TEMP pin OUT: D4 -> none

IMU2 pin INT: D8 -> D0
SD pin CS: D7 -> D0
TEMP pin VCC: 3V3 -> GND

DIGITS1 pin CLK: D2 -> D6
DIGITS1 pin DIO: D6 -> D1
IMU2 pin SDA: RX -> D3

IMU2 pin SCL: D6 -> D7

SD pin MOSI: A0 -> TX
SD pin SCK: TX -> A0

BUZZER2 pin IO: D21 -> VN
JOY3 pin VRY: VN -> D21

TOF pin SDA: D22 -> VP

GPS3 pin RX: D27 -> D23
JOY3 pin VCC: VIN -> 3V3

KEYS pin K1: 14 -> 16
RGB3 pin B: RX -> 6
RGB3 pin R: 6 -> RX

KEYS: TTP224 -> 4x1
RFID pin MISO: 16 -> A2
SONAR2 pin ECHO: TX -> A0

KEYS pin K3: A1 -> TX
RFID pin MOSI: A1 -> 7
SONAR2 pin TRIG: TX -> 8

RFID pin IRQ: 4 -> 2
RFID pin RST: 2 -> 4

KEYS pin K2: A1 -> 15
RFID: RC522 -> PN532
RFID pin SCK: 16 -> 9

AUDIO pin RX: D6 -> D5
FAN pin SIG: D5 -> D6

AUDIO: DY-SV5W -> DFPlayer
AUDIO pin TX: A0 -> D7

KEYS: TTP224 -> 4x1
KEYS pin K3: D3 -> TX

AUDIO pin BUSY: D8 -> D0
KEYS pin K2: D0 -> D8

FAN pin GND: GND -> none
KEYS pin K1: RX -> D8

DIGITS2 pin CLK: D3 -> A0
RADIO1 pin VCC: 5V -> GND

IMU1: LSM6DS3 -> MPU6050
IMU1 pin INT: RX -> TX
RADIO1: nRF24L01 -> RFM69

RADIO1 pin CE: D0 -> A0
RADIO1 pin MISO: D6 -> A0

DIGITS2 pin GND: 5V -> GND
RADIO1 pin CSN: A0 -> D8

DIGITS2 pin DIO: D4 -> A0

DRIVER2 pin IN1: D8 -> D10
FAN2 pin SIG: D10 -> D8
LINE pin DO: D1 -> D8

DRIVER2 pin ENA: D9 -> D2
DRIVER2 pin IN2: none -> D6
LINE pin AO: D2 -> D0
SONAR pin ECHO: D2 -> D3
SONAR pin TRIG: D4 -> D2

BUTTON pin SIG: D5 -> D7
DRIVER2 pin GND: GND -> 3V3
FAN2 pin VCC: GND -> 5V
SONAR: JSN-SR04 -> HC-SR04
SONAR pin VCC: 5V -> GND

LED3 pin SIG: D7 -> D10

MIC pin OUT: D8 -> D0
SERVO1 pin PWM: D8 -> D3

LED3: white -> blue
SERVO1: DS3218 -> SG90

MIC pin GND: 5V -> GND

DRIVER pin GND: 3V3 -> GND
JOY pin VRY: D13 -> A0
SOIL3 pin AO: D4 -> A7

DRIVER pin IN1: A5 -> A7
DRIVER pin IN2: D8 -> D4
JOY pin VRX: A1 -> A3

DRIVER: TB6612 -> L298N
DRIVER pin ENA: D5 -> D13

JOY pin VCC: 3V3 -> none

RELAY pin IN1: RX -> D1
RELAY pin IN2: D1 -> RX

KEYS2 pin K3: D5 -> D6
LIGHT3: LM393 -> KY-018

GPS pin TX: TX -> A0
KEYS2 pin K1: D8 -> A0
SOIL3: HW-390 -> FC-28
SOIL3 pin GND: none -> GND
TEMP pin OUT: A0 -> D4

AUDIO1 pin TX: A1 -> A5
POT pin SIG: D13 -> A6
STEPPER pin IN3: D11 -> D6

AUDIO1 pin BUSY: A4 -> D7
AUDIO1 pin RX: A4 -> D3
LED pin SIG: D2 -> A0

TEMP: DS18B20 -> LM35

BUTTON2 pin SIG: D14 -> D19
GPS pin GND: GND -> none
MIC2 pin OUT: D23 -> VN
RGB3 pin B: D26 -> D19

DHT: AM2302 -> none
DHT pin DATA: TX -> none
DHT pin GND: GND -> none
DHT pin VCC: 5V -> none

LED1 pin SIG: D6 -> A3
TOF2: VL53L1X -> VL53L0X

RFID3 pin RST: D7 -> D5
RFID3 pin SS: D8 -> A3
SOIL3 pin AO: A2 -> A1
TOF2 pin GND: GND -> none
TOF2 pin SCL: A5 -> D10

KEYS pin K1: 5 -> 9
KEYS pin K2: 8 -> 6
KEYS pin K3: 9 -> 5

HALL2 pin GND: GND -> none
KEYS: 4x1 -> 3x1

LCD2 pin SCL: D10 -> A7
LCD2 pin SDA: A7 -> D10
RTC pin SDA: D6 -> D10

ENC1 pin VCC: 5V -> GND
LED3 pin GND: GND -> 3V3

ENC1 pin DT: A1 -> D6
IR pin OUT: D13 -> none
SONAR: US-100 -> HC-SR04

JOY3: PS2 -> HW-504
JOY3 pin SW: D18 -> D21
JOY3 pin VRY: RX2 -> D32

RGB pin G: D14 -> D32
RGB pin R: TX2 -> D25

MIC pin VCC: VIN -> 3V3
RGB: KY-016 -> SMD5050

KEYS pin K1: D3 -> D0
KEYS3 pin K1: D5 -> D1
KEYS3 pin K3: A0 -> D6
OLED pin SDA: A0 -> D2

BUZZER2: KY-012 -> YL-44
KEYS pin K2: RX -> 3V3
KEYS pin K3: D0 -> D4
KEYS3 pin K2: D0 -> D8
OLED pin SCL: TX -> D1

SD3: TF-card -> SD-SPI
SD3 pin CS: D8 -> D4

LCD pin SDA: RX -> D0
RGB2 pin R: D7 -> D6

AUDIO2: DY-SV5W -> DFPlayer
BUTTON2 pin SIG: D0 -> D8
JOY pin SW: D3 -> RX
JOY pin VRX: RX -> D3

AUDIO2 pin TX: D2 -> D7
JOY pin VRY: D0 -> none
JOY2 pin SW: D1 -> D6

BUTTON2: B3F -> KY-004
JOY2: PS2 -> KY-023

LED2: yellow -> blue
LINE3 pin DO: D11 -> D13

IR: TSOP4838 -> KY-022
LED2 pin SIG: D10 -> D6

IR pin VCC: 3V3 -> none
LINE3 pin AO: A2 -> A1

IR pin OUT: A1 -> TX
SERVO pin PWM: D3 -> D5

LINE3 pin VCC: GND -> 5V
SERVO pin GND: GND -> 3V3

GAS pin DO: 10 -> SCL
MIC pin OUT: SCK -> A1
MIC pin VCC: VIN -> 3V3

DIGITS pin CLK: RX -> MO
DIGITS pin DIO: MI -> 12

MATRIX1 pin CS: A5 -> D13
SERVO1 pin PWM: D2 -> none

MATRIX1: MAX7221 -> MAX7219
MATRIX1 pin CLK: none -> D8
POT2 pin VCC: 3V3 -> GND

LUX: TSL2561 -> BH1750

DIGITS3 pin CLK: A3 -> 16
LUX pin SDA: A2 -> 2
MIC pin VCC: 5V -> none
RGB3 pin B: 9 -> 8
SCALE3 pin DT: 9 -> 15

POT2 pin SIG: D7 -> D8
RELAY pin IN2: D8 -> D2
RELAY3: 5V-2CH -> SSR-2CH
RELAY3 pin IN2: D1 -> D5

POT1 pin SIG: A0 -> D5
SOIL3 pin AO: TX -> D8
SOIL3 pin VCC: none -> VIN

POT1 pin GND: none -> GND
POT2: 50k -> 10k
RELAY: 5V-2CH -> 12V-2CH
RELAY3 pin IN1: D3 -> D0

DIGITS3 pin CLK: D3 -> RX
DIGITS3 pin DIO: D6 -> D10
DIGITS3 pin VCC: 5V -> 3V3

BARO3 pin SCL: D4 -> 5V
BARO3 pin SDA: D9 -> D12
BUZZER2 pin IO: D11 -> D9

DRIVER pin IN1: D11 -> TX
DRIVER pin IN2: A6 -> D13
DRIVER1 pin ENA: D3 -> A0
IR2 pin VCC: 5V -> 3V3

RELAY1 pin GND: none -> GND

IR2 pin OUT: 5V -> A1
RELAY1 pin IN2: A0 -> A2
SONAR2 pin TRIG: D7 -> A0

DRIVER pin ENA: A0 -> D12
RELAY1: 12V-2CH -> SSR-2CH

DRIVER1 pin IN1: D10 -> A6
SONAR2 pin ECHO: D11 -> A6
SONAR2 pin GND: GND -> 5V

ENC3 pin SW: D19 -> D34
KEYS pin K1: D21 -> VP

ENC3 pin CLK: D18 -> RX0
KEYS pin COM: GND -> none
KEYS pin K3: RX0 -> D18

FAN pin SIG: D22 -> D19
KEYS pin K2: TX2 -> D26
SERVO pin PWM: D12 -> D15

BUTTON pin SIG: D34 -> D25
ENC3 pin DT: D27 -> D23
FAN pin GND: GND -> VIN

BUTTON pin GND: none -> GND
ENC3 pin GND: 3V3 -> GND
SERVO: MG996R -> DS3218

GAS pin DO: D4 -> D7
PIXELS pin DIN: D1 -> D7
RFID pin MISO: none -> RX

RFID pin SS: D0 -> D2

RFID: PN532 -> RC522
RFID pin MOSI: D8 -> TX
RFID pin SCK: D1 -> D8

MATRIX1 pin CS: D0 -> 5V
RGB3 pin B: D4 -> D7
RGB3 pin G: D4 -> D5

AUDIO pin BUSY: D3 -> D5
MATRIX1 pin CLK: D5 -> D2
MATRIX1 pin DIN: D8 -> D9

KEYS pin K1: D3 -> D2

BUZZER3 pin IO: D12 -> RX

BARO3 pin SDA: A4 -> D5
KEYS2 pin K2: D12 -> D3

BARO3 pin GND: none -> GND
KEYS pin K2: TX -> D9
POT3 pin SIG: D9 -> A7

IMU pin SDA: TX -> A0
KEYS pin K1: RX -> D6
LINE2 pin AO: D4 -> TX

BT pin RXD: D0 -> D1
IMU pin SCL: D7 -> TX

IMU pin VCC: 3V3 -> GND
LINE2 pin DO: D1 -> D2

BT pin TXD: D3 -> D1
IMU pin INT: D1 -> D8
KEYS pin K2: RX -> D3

################

Could you transcribe the entries above word for word, from the line with "LIGHT3: LM393 -> KY-018" down to the line with "MIC2 pin OUT: D23 -> VN", keeping both?

* EXPECTED ANSWER:
LIGHT3: LM393 -> KY-018

GPS pin TX: TX -> A0
KEYS2 pin K1: D8 -> A0
SOIL3: HW-390 -> FC-28
SOIL3 pin GND: none -> GND
TEMP pin OUT: A0 -> D4

AUDIO1 pin TX: A1 -> A5
POT pin SIG: D13 -> A6
STEPPER pin IN3: D11 -> D6

AUDIO1 pin BUSY: A4 -> D7
AUDIO1 pin RX: A4 -> D3
LED pin SIG: D2 -> A0

TEMP: DS18B20 -> LM35

BUTTON2 pin SIG: D14 -> D19
GPS pin GND: GND -> none
MIC2 pin OUT: D23 -> VN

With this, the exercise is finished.